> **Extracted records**
********
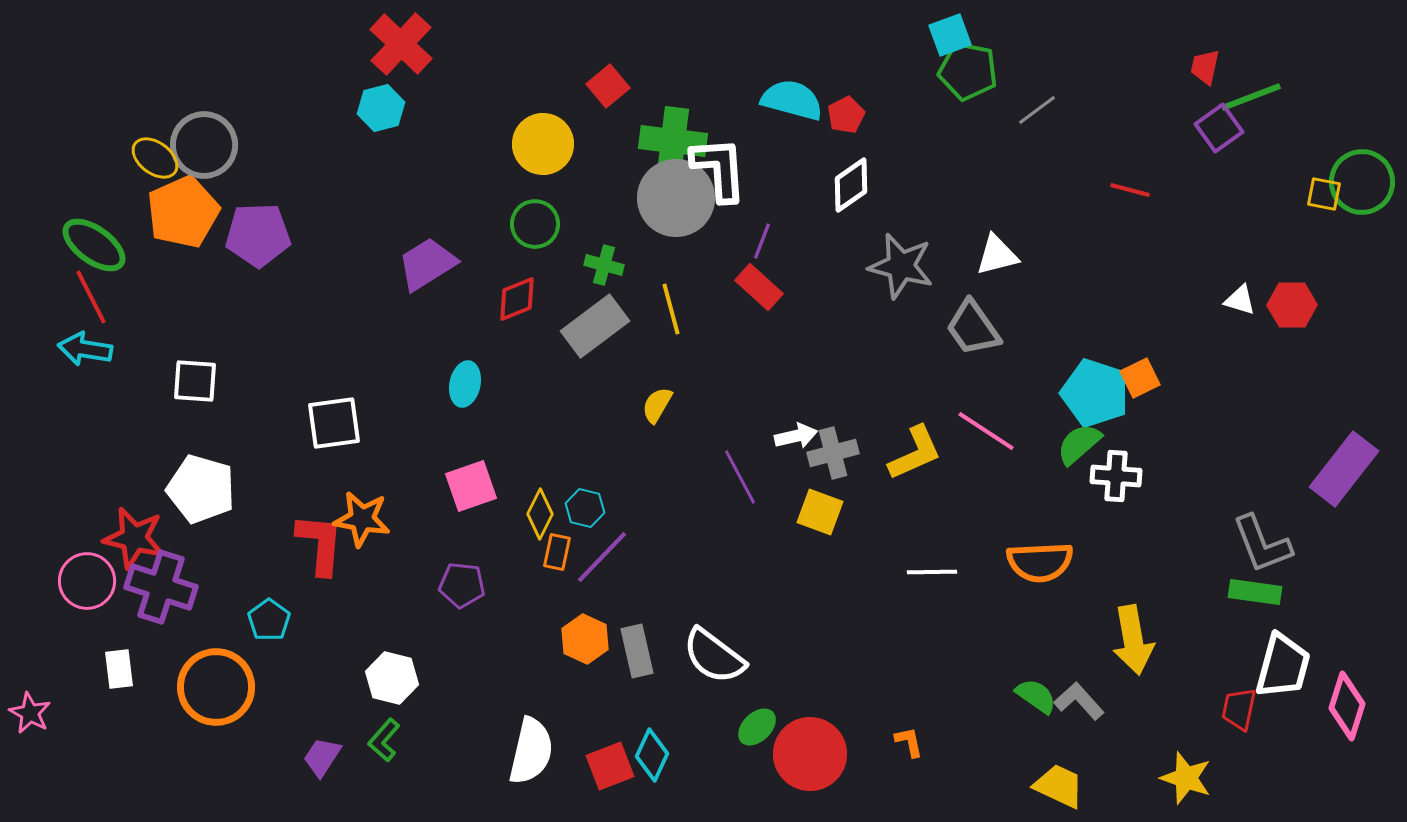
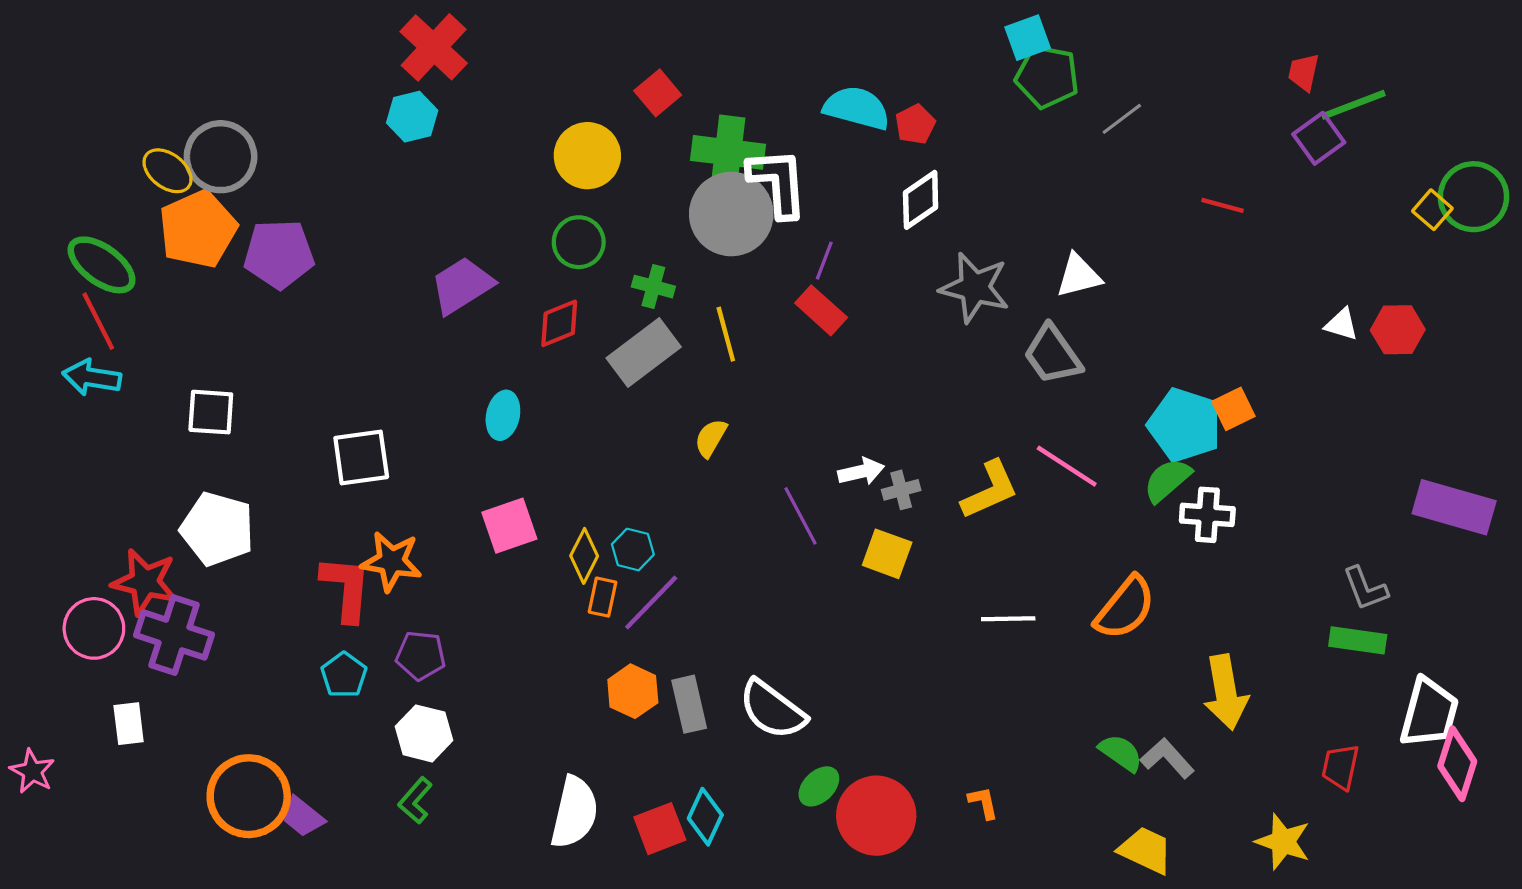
yellow square: (1324, 194) -> (1432, 210), turned 30
gray cross: (833, 453) -> (901, 490), size x0.7
purple rectangle: (1344, 469) -> (1454, 507), turned 68
gray L-shape: (1262, 544) -> (1365, 588), size x0.7
orange semicircle: (1040, 562) -> (1125, 608), turned -48
purple pentagon: (462, 585) -> (421, 655), moved
cyan pentagon: (269, 620) -> (344, 675), moved
white trapezoid: (1283, 666) -> (1429, 713), moved
orange circle: (216, 687) -> (249, 796), moved
purple trapezoid: (322, 757) -> (303, 817), moved, turned -84

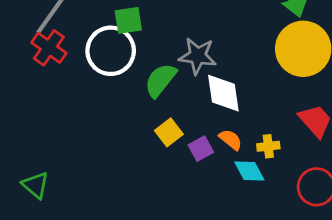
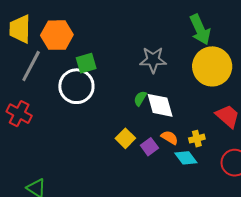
red cross: (49, 48) -> (19, 114), moved
gray star: (198, 56) -> (153, 60), moved
green semicircle: (160, 80) -> (140, 98), moved, size x0.6

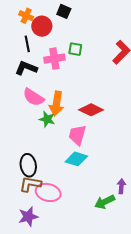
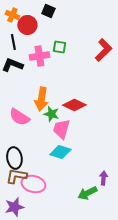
pink semicircle: (33, 97) -> (19, 117), moved
green star: (47, 119) -> (51, 114), moved

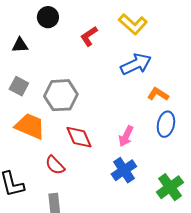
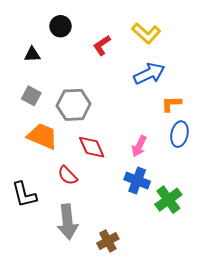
orange L-shape: (158, 94) -> (171, 104), turned -35
blue cross: (124, 170) -> (137, 180), turned -35
green cross: (170, 187) -> (168, 200), moved

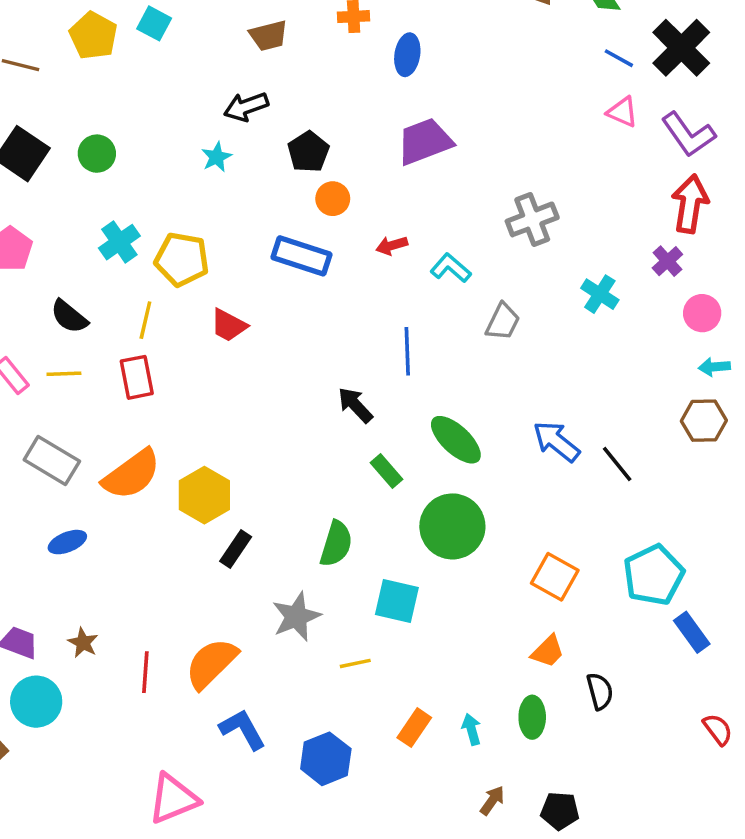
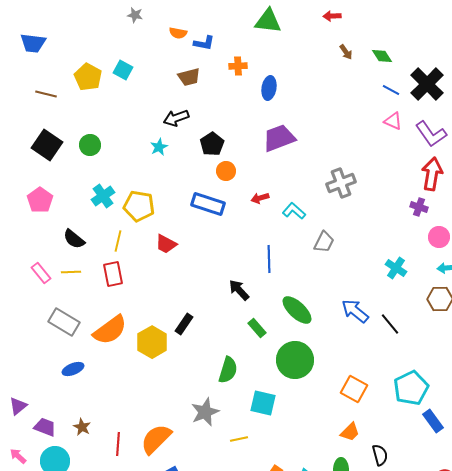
purple cross: (667, 261) -> (419, 207), turned -30
cyan cross: (600, 294) -> (396, 268), moved
black rectangle: (236, 549) -> (184, 324), moved

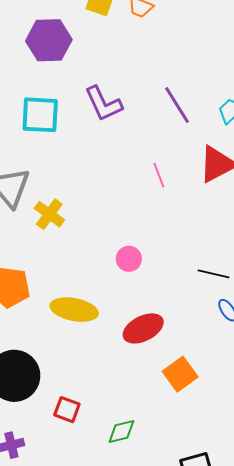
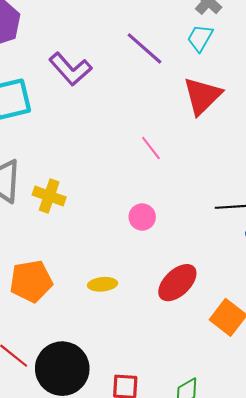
pink line: (159, 175) -> (151, 148), moved
yellow ellipse: (74, 310) -> (103, 284), size x0.6

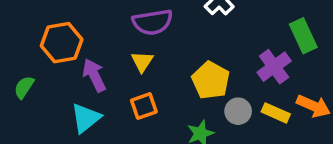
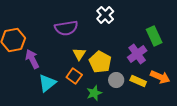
yellow triangle: (142, 62) -> (79, 54), moved
orange square: (144, 106) -> (74, 76), moved, turned -35
cyan triangle: (86, 118) -> (47, 83), moved

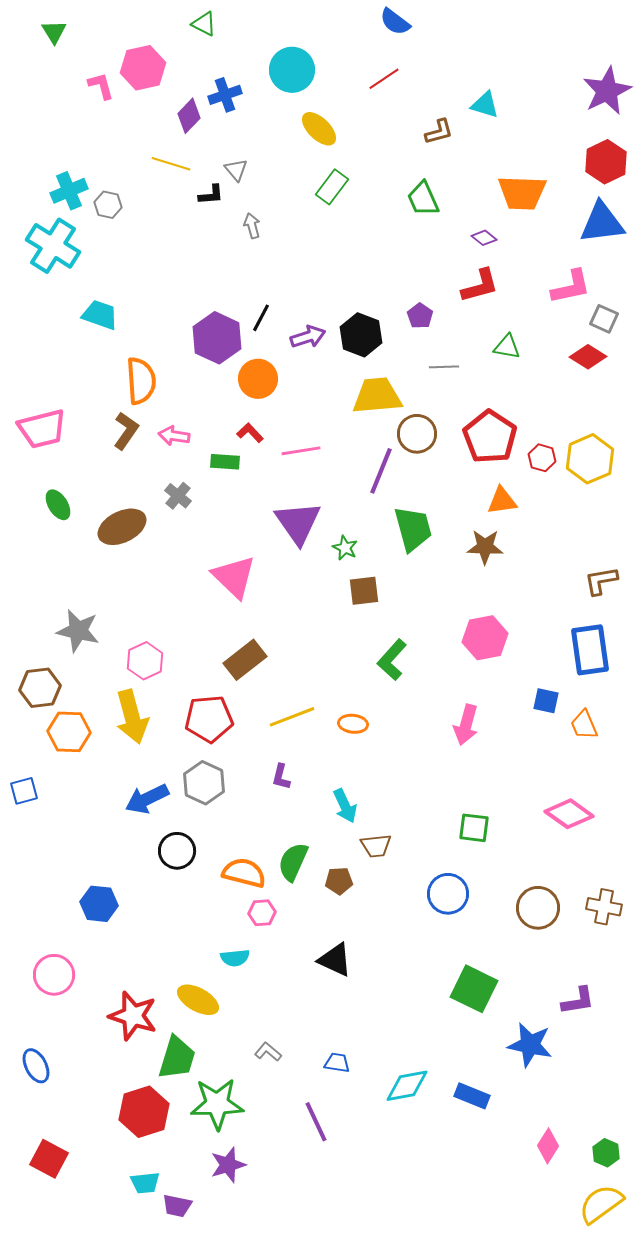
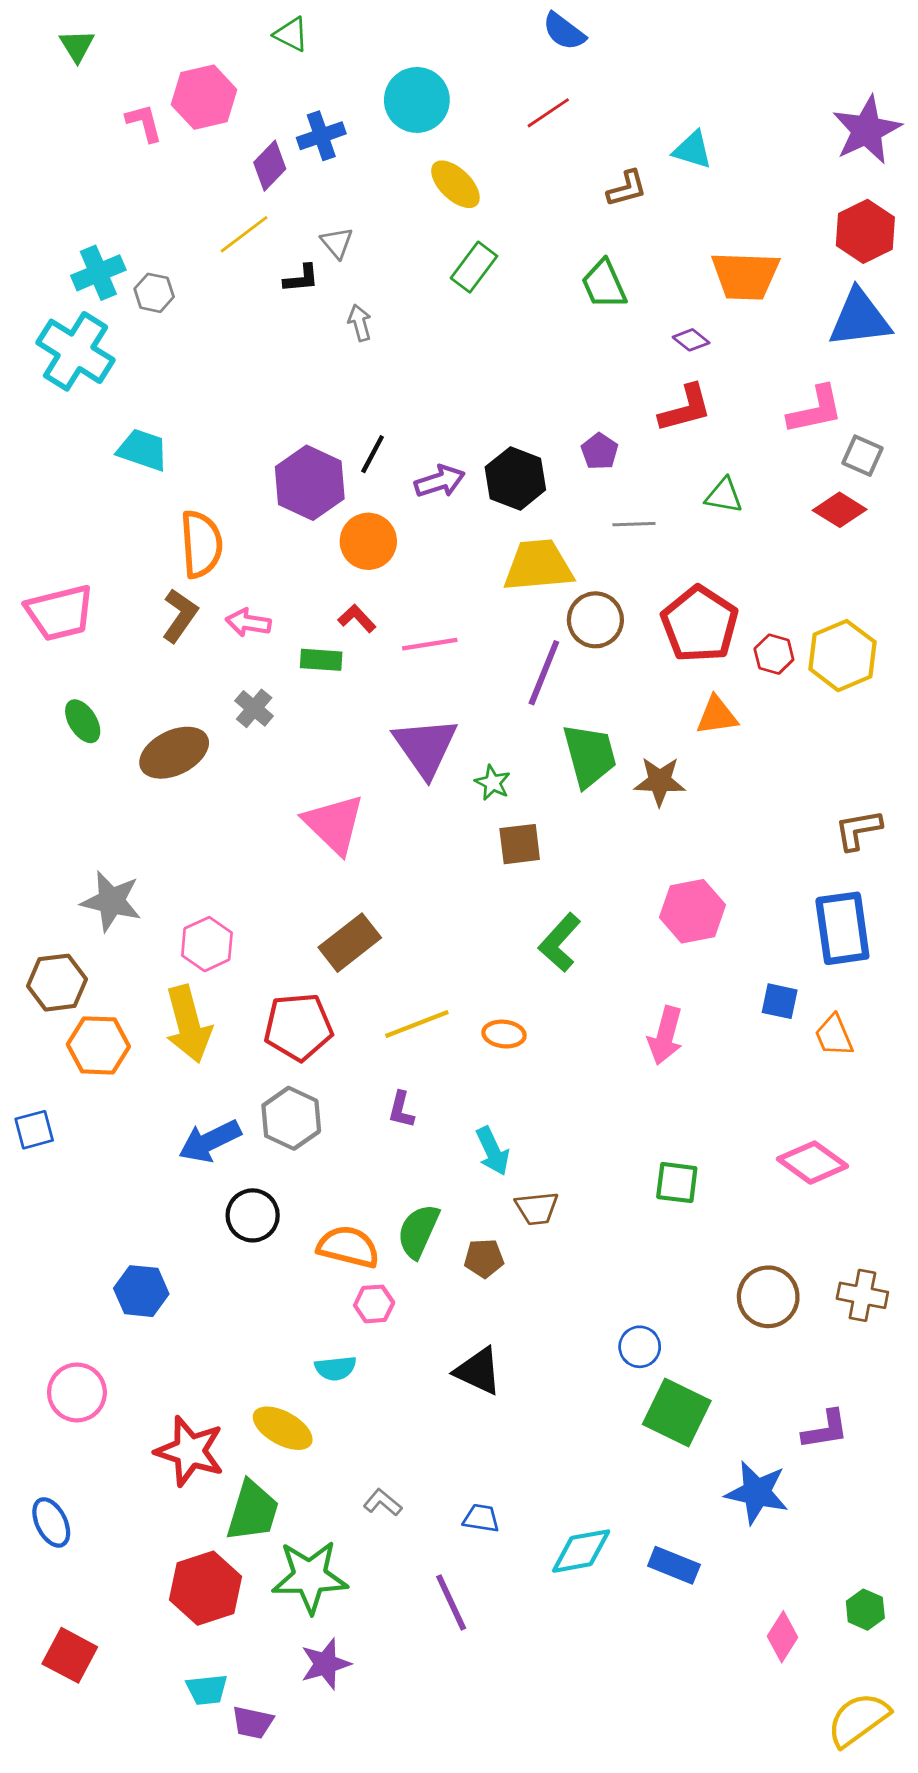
yellow line: (171, 164) -> (244, 234), turned -54
brown star: (485, 547) -> (660, 781), moved
blue circle: (448, 894) -> (640, 1347), moved, size x0.7
green hexagon: (606, 1153) -> (865, 1610), moved

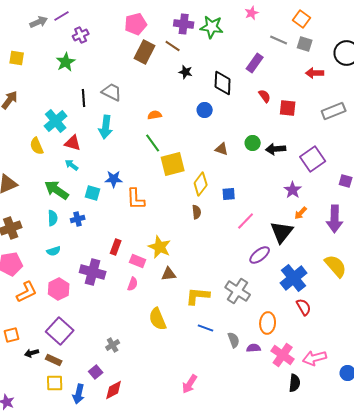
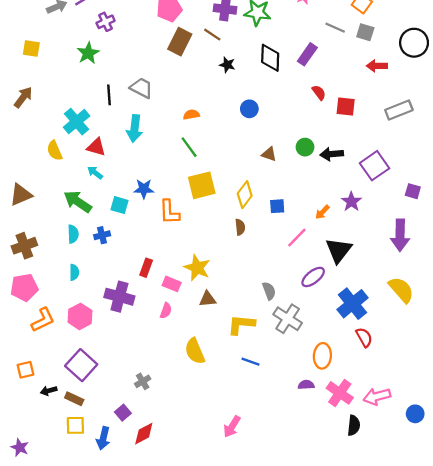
black diamond: (223, 83) -> (270, 58), moved
yellow square: (173, 164) -> (202, 185), moved
orange arrow: (301, 213) -> (322, 212), moved
cyan semicircle: (54, 251) -> (74, 272), turned -72
gray semicircle: (234, 340) -> (269, 291), moved

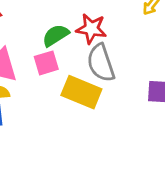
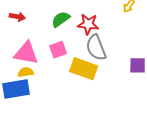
********
> **Activity**
Whenever a picture appears, leave it out, and return every record exactly.

> **Result for this exercise**
yellow square: (1324, 194) -> (1432, 210), turned 30
gray cross: (833, 453) -> (901, 490), size x0.7
purple rectangle: (1344, 469) -> (1454, 507), turned 68
gray L-shape: (1262, 544) -> (1365, 588), size x0.7
orange semicircle: (1040, 562) -> (1125, 608), turned -48
purple pentagon: (462, 585) -> (421, 655), moved
cyan pentagon: (269, 620) -> (344, 675), moved
white trapezoid: (1283, 666) -> (1429, 713), moved
orange circle: (216, 687) -> (249, 796), moved
purple trapezoid: (322, 757) -> (303, 817), moved, turned -84

red cross: (49, 48) -> (19, 114), moved
gray star: (198, 56) -> (153, 60), moved
green semicircle: (160, 80) -> (140, 98), moved, size x0.6

pink semicircle: (33, 97) -> (19, 117), moved
green star: (47, 119) -> (51, 114), moved

orange L-shape: (158, 94) -> (171, 104), turned -35
blue cross: (124, 170) -> (137, 180), turned -35
green cross: (170, 187) -> (168, 200), moved

purple cross: (667, 261) -> (419, 207), turned -30
cyan cross: (600, 294) -> (396, 268), moved
black rectangle: (236, 549) -> (184, 324), moved

pink line: (159, 175) -> (151, 148), moved
yellow ellipse: (74, 310) -> (103, 284), size x0.6

yellow triangle: (142, 62) -> (79, 54), moved
orange square: (144, 106) -> (74, 76), moved, turned -35
cyan triangle: (86, 118) -> (47, 83), moved

yellow line: (171, 164) -> (244, 234), turned -54
brown star: (485, 547) -> (660, 781), moved
blue circle: (448, 894) -> (640, 1347), moved, size x0.7
green hexagon: (606, 1153) -> (865, 1610), moved

black diamond: (223, 83) -> (270, 58), moved
yellow square: (173, 164) -> (202, 185), moved
orange arrow: (301, 213) -> (322, 212), moved
cyan semicircle: (54, 251) -> (74, 272), turned -72
gray semicircle: (234, 340) -> (269, 291), moved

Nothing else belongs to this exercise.